[What the task requires]: Please find every line in the records below that contains the word "VBUS", and copy it.

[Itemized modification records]
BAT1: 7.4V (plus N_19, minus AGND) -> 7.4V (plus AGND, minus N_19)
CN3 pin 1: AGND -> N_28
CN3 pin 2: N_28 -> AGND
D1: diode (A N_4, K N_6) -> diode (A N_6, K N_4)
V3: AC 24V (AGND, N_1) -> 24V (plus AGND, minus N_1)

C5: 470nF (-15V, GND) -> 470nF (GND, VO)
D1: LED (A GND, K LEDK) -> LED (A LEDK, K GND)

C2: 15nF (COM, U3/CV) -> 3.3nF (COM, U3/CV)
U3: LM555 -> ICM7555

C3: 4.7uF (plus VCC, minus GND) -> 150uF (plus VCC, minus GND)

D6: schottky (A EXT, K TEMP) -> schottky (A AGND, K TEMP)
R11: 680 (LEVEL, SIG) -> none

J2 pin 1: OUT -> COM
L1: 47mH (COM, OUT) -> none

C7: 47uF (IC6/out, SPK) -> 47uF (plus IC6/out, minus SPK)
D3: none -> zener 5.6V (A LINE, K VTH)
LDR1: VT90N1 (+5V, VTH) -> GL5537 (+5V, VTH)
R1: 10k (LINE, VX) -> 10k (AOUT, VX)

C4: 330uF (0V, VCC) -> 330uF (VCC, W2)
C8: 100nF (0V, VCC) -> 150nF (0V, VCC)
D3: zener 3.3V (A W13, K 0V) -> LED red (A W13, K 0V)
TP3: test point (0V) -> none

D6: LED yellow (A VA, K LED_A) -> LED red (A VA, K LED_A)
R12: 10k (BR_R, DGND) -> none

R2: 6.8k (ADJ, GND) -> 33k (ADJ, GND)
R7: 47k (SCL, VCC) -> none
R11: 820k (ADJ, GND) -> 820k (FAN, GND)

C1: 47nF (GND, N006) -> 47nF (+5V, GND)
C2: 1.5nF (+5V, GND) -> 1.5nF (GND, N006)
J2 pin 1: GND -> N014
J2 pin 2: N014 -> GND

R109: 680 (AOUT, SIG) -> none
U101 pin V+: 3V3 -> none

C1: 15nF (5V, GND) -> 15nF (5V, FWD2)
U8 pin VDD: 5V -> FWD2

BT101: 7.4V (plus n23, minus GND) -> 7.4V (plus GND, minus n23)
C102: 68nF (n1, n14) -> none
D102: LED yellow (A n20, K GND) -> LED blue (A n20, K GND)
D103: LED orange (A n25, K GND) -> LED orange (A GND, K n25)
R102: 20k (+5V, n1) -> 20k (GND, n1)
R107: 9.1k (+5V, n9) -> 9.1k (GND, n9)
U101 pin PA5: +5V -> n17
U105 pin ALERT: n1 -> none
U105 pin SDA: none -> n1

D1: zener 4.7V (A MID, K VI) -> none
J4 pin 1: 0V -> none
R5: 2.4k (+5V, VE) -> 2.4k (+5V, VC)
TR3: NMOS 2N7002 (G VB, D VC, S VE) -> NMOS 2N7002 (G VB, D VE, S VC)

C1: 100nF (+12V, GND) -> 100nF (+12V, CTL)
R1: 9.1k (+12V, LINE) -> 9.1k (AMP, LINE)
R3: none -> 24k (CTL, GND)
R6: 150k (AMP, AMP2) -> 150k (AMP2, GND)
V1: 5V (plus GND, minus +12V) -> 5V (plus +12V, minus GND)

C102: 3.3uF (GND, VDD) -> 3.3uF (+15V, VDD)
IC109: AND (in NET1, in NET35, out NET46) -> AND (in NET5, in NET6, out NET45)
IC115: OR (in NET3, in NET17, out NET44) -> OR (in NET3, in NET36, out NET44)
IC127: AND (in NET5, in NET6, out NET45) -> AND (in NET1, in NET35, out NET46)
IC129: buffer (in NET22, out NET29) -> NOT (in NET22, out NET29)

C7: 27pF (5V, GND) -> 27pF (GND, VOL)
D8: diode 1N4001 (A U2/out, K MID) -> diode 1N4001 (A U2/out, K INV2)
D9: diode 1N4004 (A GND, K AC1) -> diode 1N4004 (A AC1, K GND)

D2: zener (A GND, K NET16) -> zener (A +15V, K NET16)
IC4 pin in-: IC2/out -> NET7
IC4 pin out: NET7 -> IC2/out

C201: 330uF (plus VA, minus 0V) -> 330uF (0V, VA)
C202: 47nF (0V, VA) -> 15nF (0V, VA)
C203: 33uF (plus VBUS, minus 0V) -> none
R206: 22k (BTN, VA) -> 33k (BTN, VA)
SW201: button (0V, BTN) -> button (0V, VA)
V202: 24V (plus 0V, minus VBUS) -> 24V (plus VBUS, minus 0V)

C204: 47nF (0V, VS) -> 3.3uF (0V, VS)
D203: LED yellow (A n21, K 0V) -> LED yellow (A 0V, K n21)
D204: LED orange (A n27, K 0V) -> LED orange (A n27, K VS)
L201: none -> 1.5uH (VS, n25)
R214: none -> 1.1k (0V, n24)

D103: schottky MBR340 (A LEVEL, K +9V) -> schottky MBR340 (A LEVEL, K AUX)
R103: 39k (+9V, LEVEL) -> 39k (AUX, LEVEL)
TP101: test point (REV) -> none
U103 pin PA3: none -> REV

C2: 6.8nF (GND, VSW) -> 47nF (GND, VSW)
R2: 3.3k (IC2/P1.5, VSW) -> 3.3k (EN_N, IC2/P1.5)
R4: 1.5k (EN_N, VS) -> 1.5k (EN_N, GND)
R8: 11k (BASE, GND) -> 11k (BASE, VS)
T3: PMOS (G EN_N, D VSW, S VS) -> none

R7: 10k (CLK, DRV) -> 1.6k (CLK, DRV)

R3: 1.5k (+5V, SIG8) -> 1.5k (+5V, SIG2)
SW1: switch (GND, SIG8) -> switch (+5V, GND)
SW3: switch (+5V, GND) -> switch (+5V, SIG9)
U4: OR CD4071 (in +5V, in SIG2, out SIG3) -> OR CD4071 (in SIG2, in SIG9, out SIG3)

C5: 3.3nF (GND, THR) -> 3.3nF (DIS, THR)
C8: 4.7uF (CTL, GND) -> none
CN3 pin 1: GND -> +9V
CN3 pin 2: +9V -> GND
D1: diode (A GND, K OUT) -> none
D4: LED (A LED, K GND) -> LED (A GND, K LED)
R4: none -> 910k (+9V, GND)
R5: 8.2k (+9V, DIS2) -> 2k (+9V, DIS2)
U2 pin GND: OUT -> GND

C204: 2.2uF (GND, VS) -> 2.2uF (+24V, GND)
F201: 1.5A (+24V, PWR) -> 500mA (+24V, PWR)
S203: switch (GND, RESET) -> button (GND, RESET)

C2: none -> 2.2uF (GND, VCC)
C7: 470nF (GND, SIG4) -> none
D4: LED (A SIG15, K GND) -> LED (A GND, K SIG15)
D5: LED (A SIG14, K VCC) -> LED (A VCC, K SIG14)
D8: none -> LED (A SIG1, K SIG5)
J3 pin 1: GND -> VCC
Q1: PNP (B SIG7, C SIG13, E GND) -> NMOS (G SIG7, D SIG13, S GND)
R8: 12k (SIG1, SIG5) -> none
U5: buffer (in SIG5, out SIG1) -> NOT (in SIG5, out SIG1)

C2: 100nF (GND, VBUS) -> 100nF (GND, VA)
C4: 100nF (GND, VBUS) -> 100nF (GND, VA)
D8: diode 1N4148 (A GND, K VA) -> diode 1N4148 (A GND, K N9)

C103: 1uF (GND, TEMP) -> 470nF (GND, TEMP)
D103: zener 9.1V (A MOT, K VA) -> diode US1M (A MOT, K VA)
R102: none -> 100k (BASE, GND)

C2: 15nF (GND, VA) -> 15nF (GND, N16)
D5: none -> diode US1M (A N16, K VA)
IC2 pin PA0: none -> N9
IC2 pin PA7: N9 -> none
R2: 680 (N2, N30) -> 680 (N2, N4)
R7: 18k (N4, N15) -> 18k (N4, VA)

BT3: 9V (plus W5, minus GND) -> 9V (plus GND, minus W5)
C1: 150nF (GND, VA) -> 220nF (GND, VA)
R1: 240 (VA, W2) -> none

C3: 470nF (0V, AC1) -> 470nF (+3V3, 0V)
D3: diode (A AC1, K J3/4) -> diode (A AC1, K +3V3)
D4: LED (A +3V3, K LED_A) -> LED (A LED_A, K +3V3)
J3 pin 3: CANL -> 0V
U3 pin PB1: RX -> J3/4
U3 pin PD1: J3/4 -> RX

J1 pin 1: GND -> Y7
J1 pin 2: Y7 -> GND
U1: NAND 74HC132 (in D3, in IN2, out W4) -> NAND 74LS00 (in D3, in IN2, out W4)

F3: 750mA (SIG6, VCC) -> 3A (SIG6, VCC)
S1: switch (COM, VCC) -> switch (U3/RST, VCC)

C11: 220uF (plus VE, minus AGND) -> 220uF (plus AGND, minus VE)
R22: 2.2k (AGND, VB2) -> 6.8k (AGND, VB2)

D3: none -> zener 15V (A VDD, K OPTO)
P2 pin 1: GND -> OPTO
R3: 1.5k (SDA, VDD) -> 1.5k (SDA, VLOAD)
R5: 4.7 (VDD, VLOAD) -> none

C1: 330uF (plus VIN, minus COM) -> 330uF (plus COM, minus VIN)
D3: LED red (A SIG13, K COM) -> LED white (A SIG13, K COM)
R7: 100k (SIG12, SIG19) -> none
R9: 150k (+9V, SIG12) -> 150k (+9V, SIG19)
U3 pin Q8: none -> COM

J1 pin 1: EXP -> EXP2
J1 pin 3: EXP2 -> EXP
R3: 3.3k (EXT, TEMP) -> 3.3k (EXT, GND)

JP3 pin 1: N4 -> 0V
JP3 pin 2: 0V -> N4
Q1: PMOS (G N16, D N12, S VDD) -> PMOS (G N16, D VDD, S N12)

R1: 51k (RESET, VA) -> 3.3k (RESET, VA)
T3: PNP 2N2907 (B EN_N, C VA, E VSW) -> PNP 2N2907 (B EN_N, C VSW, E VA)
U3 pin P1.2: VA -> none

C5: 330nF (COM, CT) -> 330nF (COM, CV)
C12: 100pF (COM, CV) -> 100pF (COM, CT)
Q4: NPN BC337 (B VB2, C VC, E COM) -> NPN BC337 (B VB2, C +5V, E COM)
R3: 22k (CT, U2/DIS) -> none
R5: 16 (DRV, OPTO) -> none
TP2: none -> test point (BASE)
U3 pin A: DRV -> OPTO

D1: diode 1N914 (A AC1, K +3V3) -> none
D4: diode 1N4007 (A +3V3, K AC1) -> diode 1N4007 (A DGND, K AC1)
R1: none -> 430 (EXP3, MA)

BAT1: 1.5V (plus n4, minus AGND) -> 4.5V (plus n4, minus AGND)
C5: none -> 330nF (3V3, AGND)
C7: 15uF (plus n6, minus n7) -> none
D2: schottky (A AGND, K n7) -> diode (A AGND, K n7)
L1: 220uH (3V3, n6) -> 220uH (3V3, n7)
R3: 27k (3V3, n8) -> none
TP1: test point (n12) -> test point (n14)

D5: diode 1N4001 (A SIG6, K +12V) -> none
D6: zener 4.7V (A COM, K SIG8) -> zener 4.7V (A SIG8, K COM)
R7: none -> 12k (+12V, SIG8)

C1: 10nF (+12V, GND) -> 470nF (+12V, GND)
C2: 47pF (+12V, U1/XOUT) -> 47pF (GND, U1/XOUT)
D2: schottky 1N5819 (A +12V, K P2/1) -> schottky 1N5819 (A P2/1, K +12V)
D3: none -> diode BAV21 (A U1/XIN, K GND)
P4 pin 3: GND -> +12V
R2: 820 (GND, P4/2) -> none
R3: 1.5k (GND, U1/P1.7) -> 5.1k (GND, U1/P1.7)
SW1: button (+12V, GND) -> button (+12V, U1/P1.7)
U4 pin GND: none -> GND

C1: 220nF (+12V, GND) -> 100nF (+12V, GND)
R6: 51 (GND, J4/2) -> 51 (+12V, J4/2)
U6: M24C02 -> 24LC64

[Answer to the problem]:
C203: 33uF (plus VBUS, minus 0V) -> none
V202: 24V (plus 0V, minus VBUS) -> 24V (plus VBUS, minus 0V)
C2: 100nF (GND, VBUS) -> 100nF (GND, VA)
C4: 100nF (GND, VBUS) -> 100nF (GND, VA)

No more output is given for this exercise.